Version comparison data
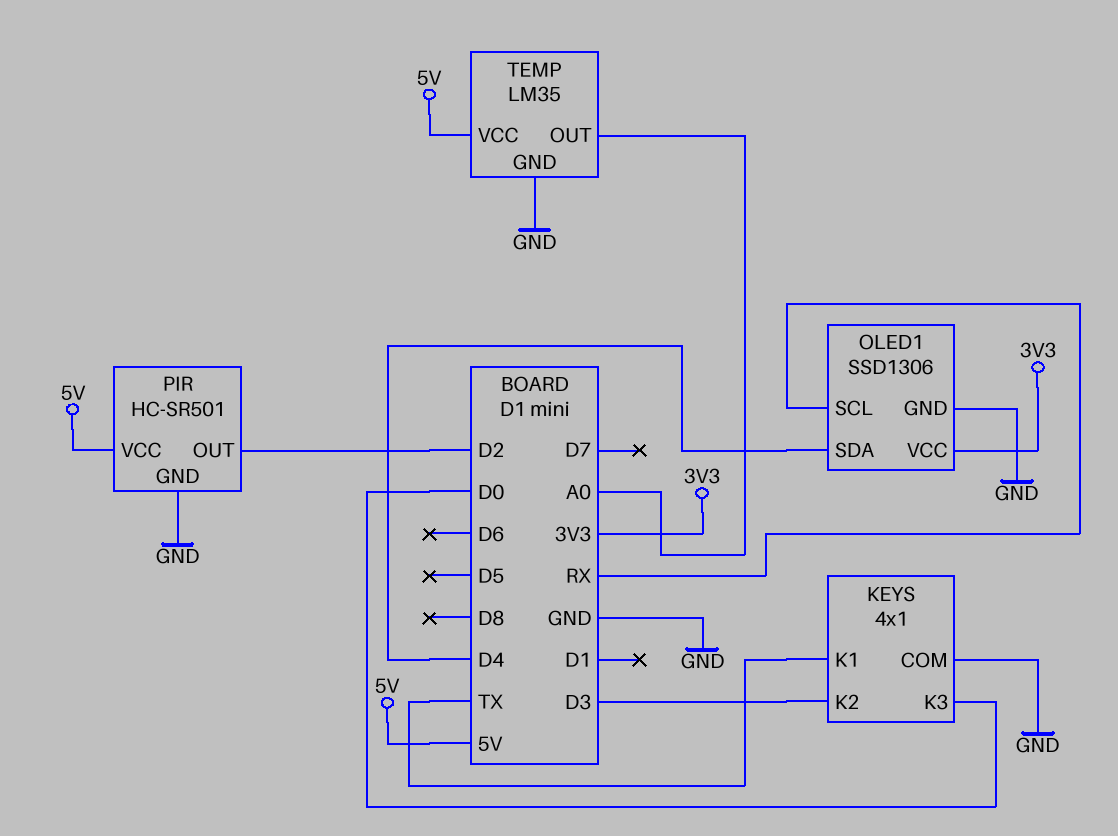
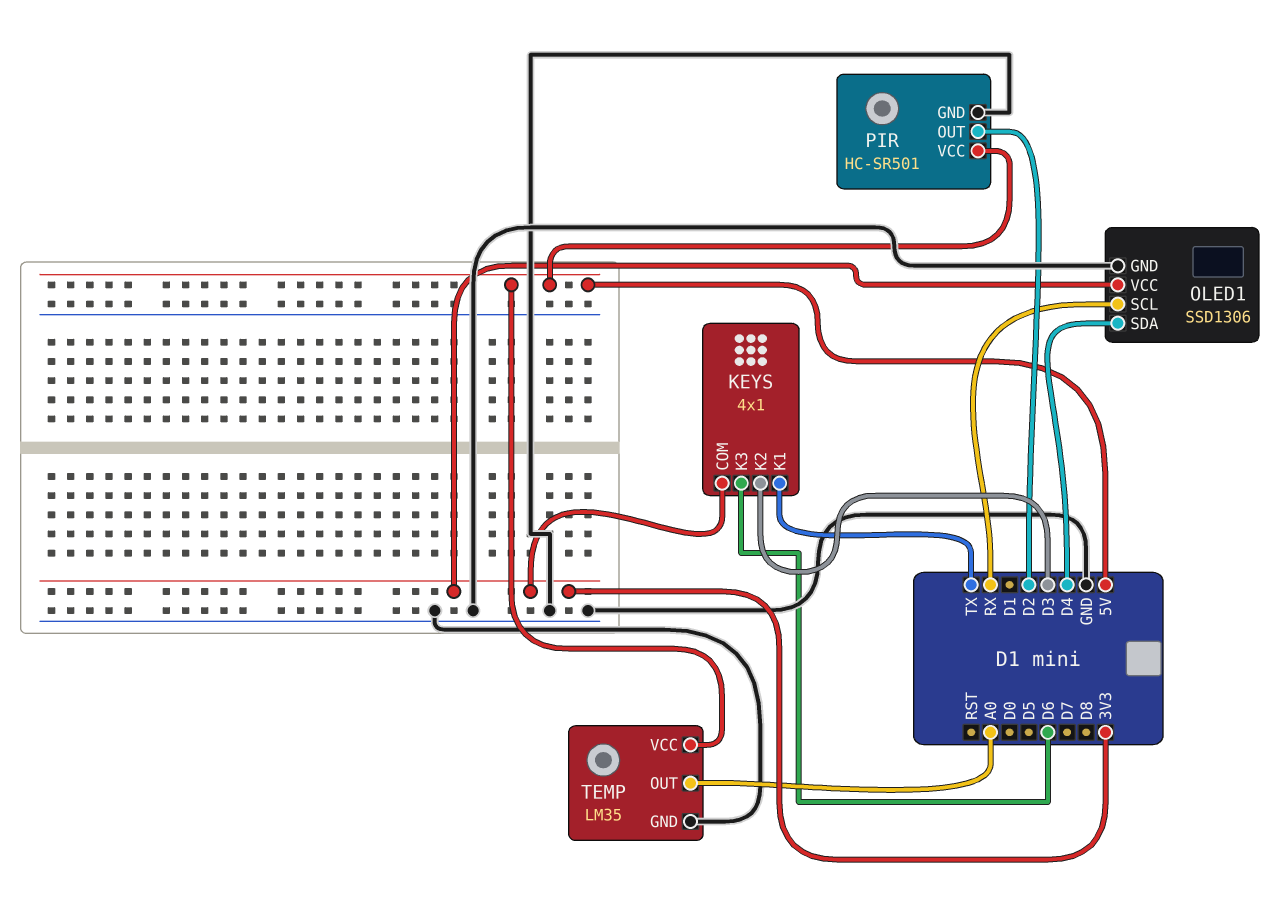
KEYS pin COM: GND -> 3V3
KEYS pin K3: D0 -> D6

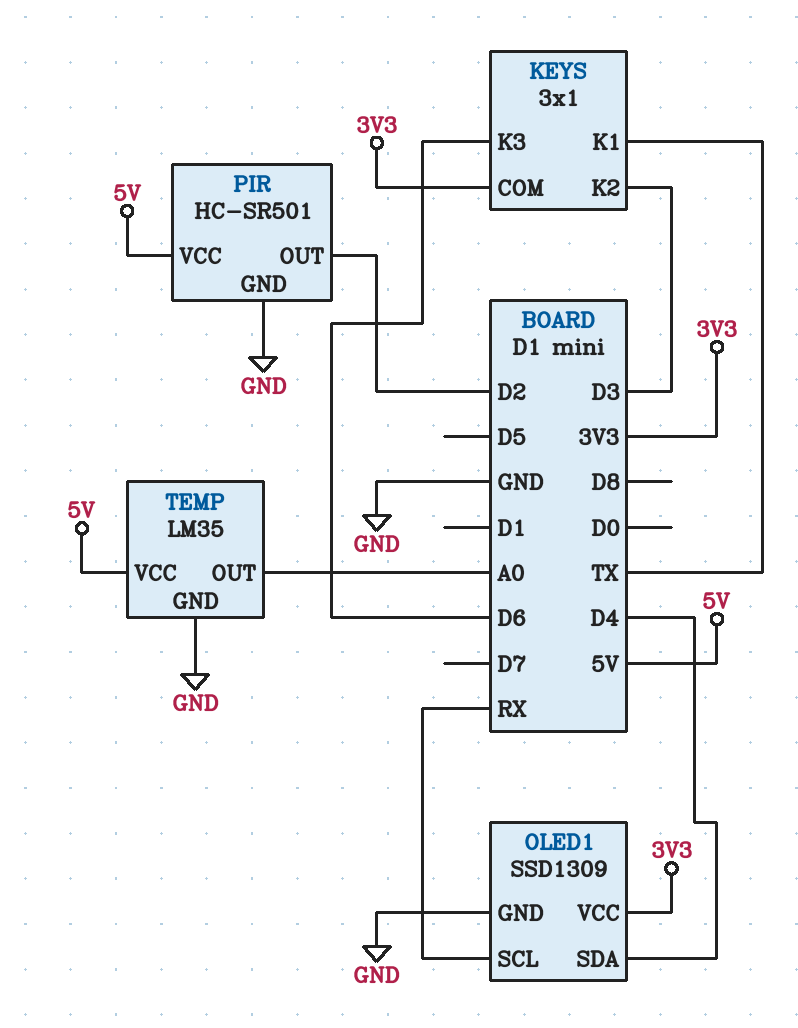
KEYS: 4x1 -> 3x1
OLED1: SSD1306 -> SSD1309

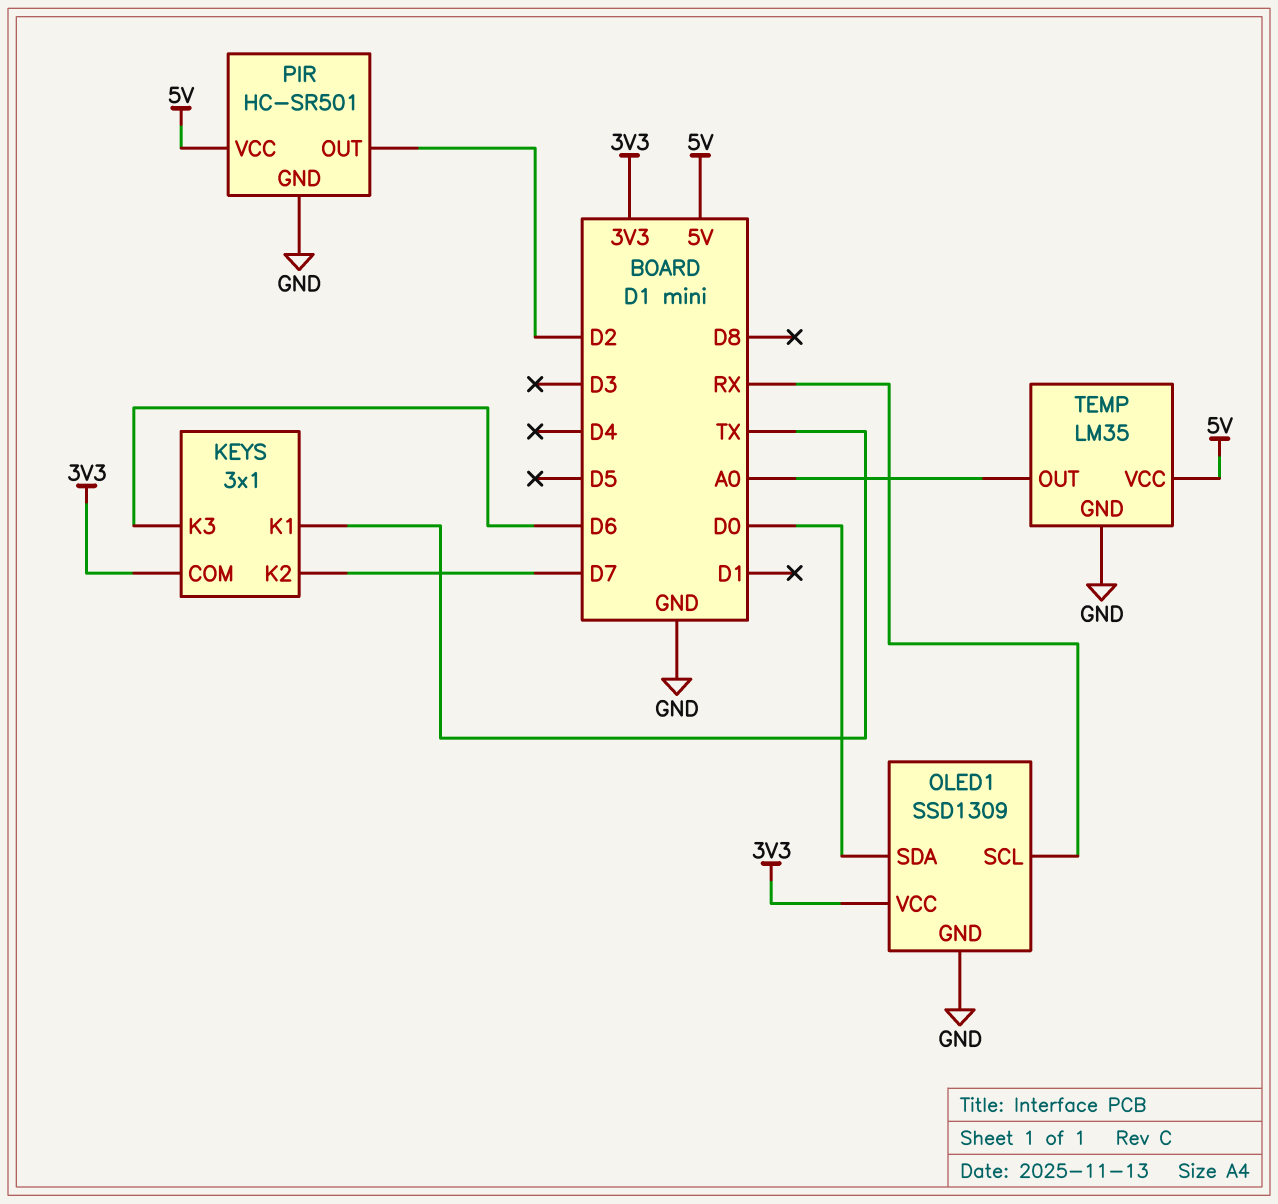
KEYS pin K2: D3 -> D7
OLED1 pin SDA: D4 -> D0

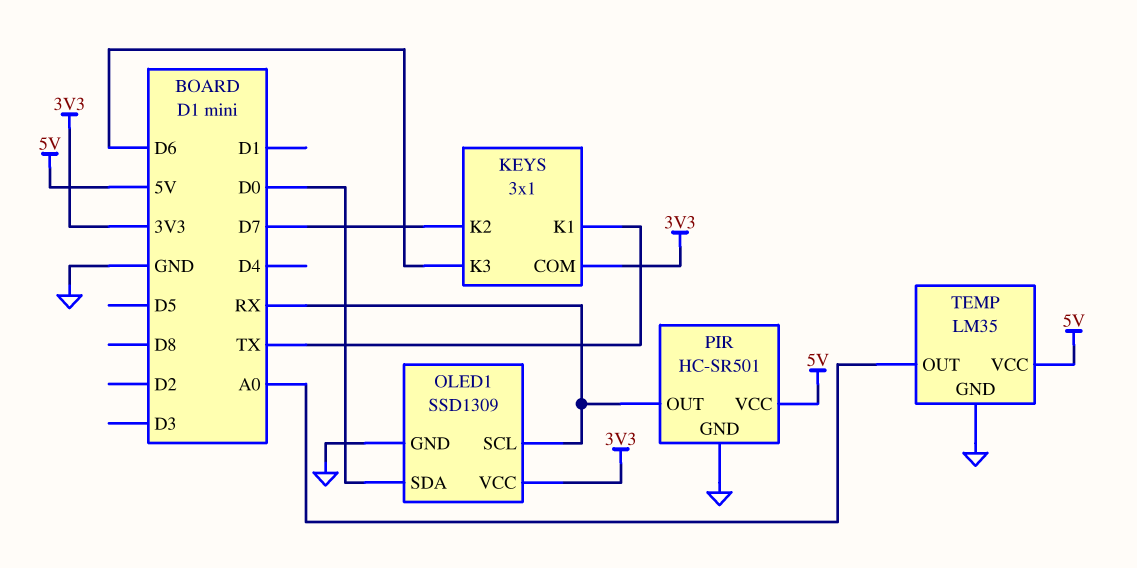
PIR pin OUT: D2 -> RX

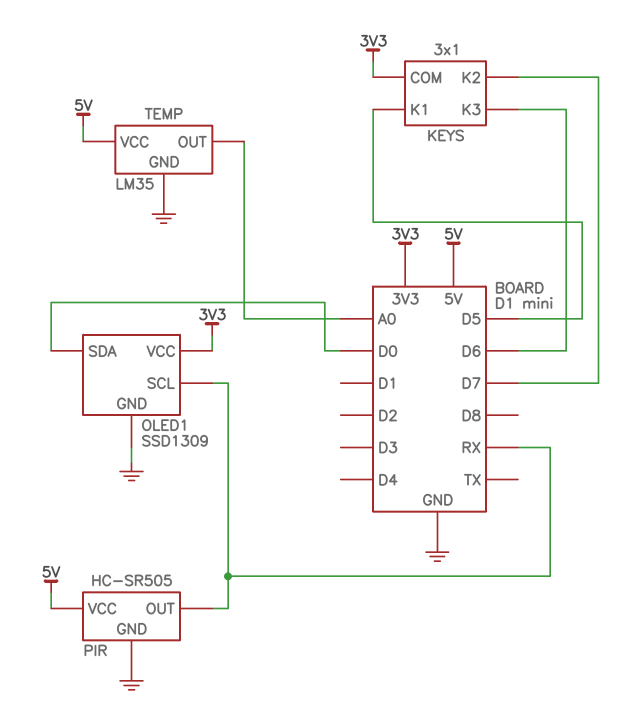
KEYS pin K1: TX -> D5
PIR: HC-SR501 -> HC-SR505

▶ **What is being asked**:
Going through the entries above, report how many lines include the string "KEYS". The number alone is the answer.

▶ **Result for this exercise**:
5